Data to examine Start Marker
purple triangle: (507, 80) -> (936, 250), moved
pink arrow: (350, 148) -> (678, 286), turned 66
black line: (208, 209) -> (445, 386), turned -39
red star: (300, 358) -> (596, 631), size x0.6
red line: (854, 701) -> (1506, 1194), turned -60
Data to examine End Marker
Data to examine Start Marker
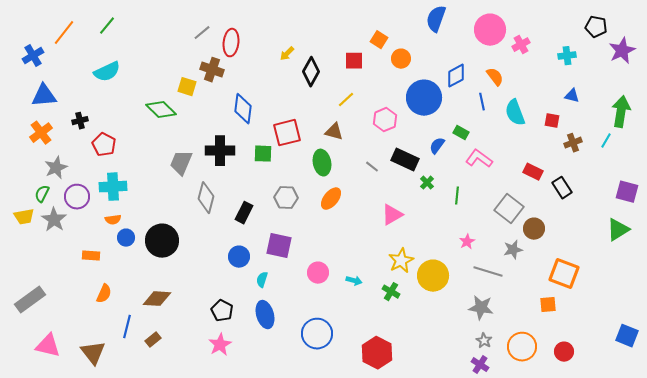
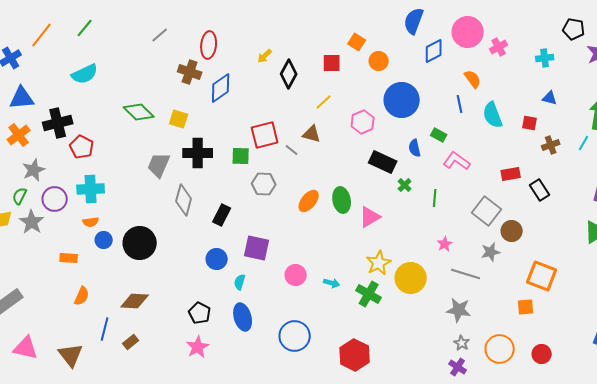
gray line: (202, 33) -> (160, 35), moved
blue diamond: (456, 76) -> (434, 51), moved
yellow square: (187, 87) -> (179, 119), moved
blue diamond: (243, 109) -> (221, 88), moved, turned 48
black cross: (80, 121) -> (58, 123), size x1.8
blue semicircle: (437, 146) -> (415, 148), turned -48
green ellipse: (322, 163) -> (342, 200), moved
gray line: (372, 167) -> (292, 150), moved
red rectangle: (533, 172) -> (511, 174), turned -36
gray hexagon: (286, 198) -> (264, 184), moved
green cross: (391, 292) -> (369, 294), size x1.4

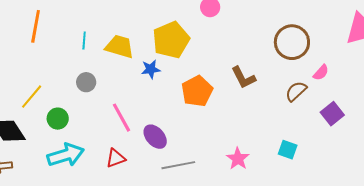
Data to examine End Marker
#### Activity
Would you please copy exactly the part of the entries above that begins at the line containing "red rectangle: (533, 172)" and ends at the line containing "green cross: (391, 292)", both lines included?

#### Output for this task
red rectangle: (533, 172) -> (511, 174), turned -36
gray hexagon: (286, 198) -> (264, 184), moved
green cross: (391, 292) -> (369, 294), size x1.4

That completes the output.